:: Description of the task ::
In the entries that follow, identify the line containing "second_place: [696, 146, 795, 229]" and return it together with all later lines, exactly as they appear.

** Data for analysis follows **

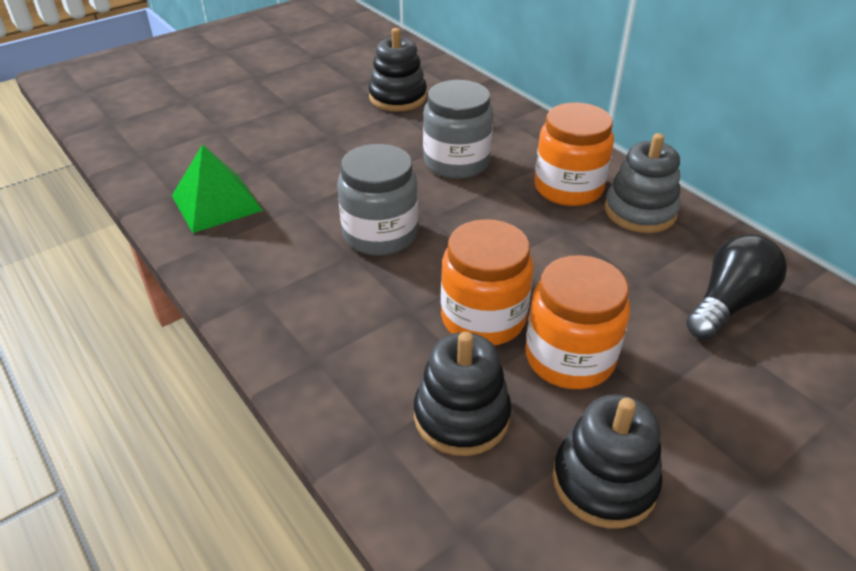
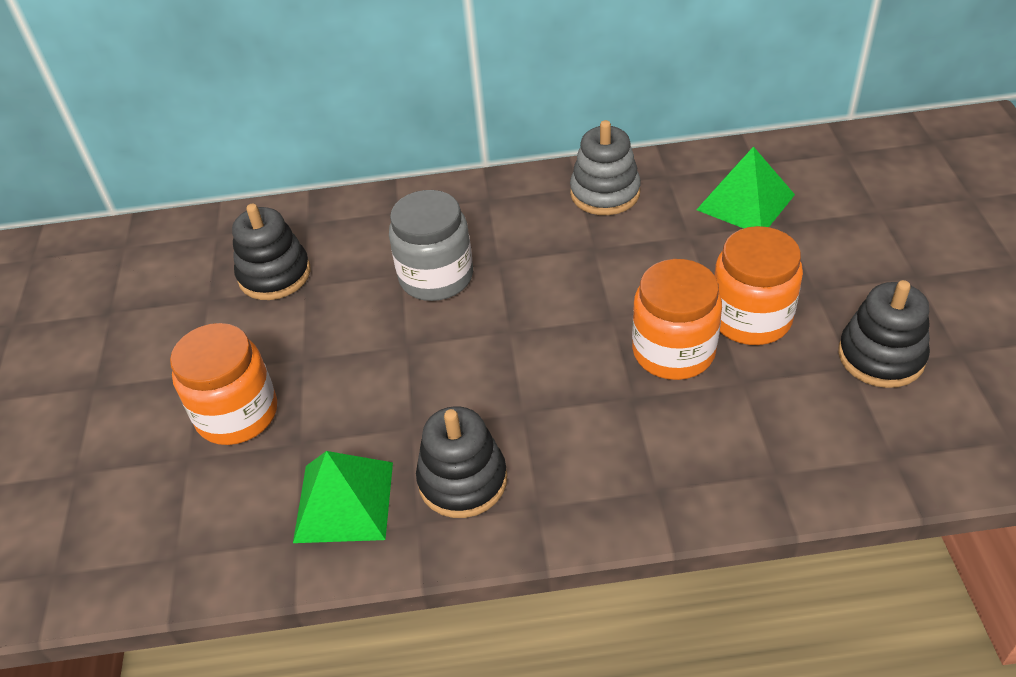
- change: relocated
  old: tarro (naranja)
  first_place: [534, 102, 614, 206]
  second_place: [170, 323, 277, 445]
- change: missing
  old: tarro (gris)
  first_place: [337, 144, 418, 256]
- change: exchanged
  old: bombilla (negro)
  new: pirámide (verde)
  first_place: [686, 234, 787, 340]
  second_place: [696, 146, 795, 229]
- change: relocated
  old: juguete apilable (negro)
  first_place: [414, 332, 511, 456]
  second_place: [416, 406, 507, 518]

** End of Data for analysis **

:: Result ::
  second_place: [696, 146, 795, 229]
- change: relocated
  old: juguete apilable (negro)
  first_place: [414, 332, 511, 456]
  second_place: [416, 406, 507, 518]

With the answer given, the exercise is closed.